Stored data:
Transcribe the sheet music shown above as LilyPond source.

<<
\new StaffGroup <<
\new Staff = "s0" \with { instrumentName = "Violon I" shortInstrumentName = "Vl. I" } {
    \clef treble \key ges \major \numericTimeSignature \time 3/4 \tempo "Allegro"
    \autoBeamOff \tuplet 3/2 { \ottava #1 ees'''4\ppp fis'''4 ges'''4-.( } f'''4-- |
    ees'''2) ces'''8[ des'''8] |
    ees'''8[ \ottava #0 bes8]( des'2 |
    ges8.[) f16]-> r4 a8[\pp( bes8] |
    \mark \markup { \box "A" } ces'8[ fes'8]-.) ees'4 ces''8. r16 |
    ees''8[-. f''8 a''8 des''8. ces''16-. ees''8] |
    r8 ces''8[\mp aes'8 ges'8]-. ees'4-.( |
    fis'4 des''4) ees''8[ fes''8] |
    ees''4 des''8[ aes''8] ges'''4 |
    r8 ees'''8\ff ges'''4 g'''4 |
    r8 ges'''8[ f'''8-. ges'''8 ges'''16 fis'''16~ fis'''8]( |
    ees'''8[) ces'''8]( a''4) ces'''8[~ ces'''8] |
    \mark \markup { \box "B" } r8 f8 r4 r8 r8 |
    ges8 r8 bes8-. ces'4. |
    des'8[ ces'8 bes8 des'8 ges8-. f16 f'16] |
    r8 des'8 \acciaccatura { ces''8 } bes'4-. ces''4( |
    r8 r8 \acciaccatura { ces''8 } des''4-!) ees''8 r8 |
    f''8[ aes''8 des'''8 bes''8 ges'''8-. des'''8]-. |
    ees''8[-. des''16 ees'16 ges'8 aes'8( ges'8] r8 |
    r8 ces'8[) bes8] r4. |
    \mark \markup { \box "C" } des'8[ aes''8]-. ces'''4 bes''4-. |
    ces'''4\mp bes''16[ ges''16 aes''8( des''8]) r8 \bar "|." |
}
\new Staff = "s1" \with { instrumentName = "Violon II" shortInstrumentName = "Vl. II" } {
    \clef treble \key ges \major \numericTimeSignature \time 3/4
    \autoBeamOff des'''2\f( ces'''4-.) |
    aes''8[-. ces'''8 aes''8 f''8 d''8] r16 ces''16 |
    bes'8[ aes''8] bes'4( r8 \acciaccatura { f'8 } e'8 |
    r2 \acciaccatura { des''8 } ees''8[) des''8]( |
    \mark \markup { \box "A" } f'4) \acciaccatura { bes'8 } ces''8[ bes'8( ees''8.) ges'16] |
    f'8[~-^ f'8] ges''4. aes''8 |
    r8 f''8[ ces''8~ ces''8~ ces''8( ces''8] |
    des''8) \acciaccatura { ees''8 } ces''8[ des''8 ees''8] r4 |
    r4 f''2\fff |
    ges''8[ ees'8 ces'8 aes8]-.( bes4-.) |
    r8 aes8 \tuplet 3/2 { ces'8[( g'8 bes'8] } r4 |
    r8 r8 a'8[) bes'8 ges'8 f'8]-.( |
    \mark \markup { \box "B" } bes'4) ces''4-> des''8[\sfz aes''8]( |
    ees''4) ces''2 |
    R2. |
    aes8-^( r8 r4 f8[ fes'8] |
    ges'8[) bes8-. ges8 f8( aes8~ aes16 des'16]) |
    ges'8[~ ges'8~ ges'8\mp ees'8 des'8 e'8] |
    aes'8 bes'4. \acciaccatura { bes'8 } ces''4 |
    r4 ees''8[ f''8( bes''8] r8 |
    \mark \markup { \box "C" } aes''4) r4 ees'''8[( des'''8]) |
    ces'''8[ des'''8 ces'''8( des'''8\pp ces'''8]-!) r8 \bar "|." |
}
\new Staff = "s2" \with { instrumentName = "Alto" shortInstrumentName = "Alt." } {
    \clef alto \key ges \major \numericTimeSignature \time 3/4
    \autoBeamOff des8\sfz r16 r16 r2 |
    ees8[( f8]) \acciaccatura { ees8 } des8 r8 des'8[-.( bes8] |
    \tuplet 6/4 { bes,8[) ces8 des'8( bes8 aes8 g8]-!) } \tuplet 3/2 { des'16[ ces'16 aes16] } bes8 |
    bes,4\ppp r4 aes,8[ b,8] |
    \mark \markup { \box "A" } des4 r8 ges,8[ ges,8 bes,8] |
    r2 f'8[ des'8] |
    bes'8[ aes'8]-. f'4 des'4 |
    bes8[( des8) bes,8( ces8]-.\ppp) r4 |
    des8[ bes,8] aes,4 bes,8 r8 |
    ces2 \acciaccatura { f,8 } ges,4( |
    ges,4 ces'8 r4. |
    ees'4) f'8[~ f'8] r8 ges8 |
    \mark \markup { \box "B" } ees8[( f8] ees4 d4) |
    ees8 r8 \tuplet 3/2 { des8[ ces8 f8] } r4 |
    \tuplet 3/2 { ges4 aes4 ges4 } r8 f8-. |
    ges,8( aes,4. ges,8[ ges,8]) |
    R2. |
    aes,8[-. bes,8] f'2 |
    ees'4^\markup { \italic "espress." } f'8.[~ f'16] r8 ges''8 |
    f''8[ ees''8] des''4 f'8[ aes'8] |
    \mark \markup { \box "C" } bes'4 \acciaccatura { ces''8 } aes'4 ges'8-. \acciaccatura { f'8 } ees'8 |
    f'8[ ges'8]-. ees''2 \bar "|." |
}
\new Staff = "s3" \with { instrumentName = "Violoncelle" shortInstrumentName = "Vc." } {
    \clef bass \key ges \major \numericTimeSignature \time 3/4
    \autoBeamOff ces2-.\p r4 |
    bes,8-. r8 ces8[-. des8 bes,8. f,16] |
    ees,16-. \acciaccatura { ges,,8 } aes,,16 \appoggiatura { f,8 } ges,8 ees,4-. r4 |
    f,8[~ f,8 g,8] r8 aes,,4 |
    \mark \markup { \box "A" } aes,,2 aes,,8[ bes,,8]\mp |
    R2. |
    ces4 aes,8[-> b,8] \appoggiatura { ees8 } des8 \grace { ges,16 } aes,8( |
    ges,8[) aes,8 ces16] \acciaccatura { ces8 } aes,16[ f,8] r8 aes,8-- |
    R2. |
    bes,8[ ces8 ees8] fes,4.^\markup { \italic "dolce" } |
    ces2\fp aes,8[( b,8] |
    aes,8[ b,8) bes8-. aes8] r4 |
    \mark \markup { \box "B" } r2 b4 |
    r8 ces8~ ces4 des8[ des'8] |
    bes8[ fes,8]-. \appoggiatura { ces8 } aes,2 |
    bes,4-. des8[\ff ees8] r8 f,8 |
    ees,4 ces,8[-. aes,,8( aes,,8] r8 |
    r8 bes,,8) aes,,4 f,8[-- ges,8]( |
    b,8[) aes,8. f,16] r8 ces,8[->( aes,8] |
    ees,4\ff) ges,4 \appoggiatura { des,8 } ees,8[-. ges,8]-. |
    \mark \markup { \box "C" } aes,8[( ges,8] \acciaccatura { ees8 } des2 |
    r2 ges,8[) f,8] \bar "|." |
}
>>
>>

- _Required work_: Extract each line in the rows above that contains the string "shortInstrumentName", copying every such line unchanged.

- _Exercise solution_:
\new Staff = "s0" \with { instrumentName = "Violon I" shortInstrumentName = "Vl. I" } {
\new Staff = "s1" \with { instrumentName = "Violon II" shortInstrumentName = "Vl. II" } {
\new Staff = "s2" \with { instrumentName = "Alto" shortInstrumentName = "Alt." } {
\new Staff = "s3" \with { instrumentName = "Violoncelle" shortInstrumentName = "Vc." } {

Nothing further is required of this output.